- **YOUR ASSIGNMENT**:
The entries need to be copied exactly as they stand, images left out.

- **EXERCISE MATERIALS**:
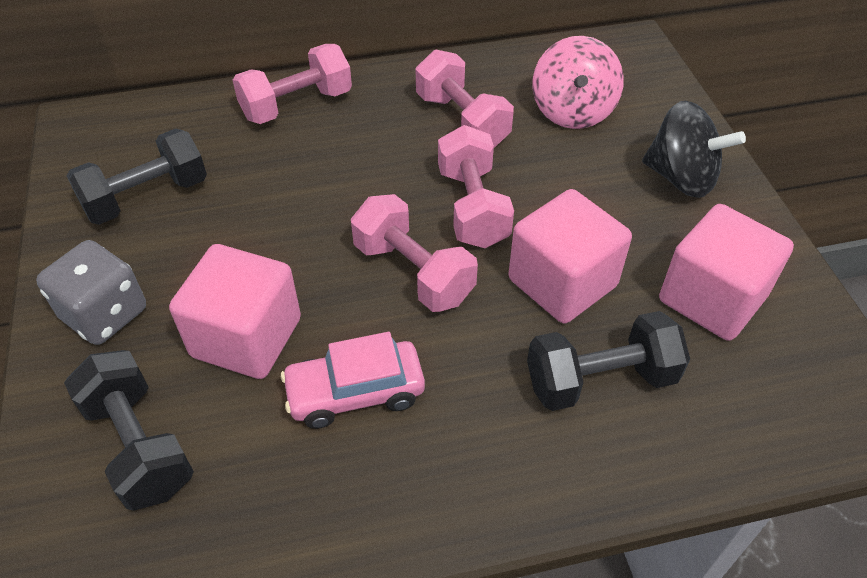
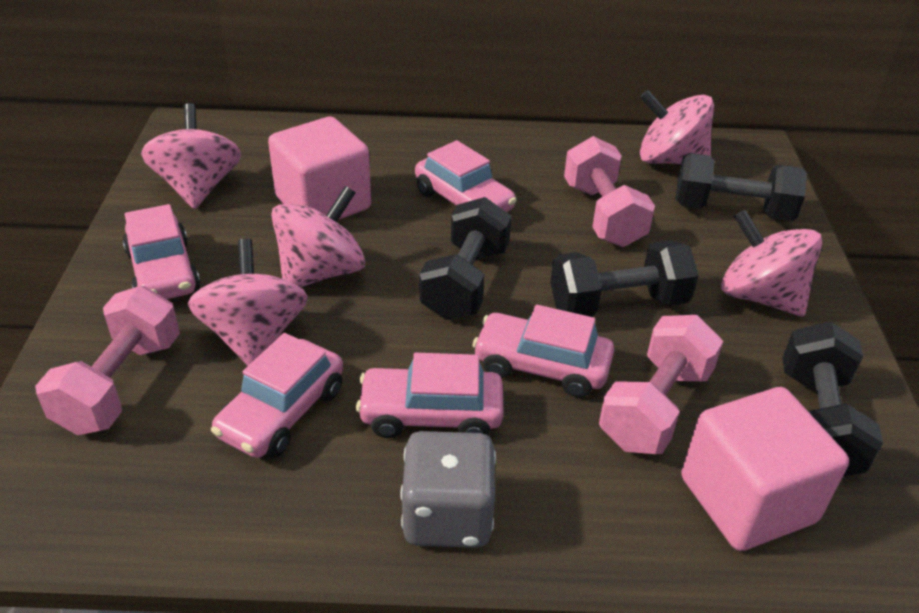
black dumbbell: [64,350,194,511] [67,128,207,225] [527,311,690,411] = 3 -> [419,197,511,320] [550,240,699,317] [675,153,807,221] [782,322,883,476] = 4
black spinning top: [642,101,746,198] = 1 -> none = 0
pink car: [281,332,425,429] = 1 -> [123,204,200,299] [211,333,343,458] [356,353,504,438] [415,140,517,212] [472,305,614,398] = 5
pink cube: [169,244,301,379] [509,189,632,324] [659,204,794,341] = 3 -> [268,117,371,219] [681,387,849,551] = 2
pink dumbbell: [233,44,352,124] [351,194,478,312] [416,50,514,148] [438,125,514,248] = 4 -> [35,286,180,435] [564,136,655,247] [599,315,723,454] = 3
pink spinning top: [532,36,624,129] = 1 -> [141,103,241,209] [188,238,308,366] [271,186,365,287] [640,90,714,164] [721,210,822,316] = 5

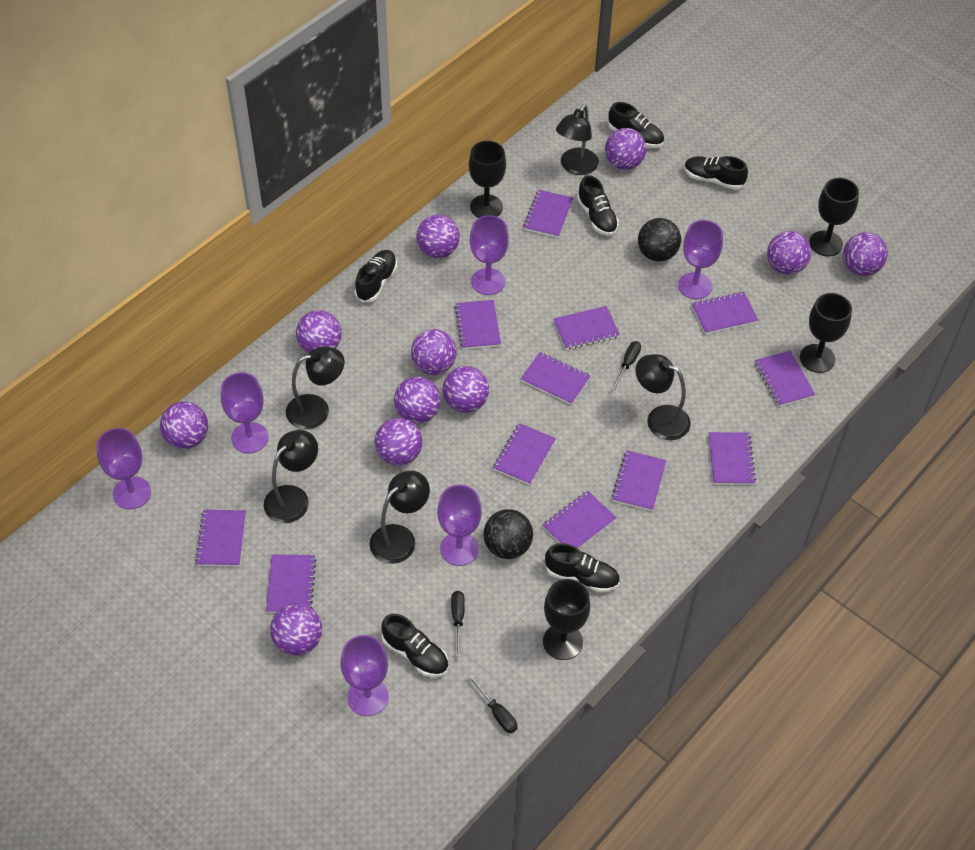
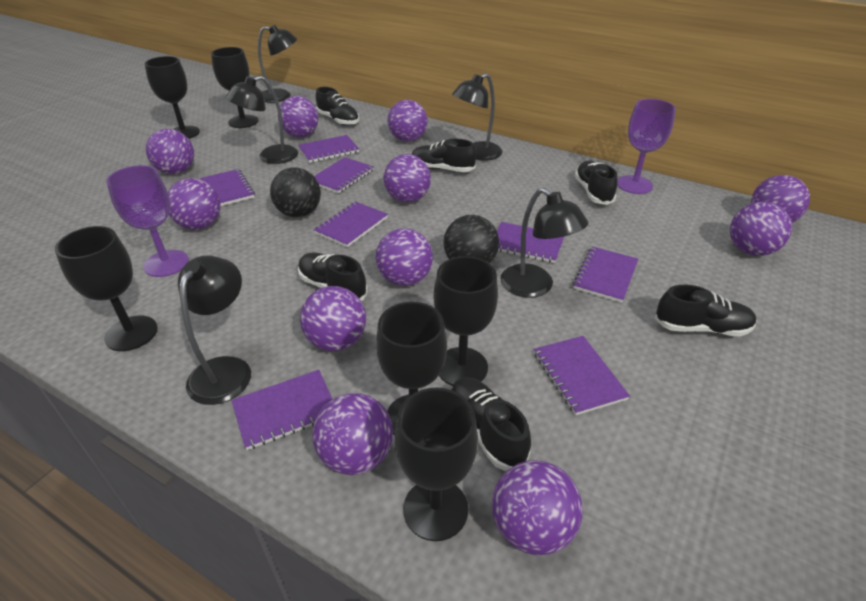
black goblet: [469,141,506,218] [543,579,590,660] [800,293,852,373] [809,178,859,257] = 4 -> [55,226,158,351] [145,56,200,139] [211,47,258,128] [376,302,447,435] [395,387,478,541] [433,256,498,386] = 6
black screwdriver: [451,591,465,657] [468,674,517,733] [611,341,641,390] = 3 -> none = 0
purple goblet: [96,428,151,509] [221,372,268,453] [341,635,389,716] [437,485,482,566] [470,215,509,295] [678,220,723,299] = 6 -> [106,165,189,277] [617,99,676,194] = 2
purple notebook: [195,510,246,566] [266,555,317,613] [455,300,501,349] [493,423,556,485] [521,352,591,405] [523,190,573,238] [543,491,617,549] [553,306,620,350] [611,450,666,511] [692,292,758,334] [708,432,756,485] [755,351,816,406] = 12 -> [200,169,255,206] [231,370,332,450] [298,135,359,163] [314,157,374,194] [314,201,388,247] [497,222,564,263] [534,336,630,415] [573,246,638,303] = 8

- **EXERCISE RESPONSE**:
black dumbbell: [64,350,194,511] [67,128,207,225] [527,311,690,411] = 3 -> [419,197,511,320] [550,240,699,317] [675,153,807,221] [782,322,883,476] = 4
black spinning top: [642,101,746,198] = 1 -> none = 0
pink car: [281,332,425,429] = 1 -> [123,204,200,299] [211,333,343,458] [356,353,504,438] [415,140,517,212] [472,305,614,398] = 5
pink cube: [169,244,301,379] [509,189,632,324] [659,204,794,341] = 3 -> [268,117,371,219] [681,387,849,551] = 2
pink dumbbell: [233,44,352,124] [351,194,478,312] [416,50,514,148] [438,125,514,248] = 4 -> [35,286,180,435] [564,136,655,247] [599,315,723,454] = 3
pink spinning top: [532,36,624,129] = 1 -> [141,103,241,209] [188,238,308,366] [271,186,365,287] [640,90,714,164] [721,210,822,316] = 5

black goblet: [469,141,506,218] [543,579,590,660] [800,293,852,373] [809,178,859,257] = 4 -> [55,226,158,351] [145,56,200,139] [211,47,258,128] [376,302,447,435] [395,387,478,541] [433,256,498,386] = 6
black screwdriver: [451,591,465,657] [468,674,517,733] [611,341,641,390] = 3 -> none = 0
purple goblet: [96,428,151,509] [221,372,268,453] [341,635,389,716] [437,485,482,566] [470,215,509,295] [678,220,723,299] = 6 -> [106,165,189,277] [617,99,676,194] = 2
purple notebook: [195,510,246,566] [266,555,317,613] [455,300,501,349] [493,423,556,485] [521,352,591,405] [523,190,573,238] [543,491,617,549] [553,306,620,350] [611,450,666,511] [692,292,758,334] [708,432,756,485] [755,351,816,406] = 12 -> [200,169,255,206] [231,370,332,450] [298,135,359,163] [314,157,374,194] [314,201,388,247] [497,222,564,263] [534,336,630,415] [573,246,638,303] = 8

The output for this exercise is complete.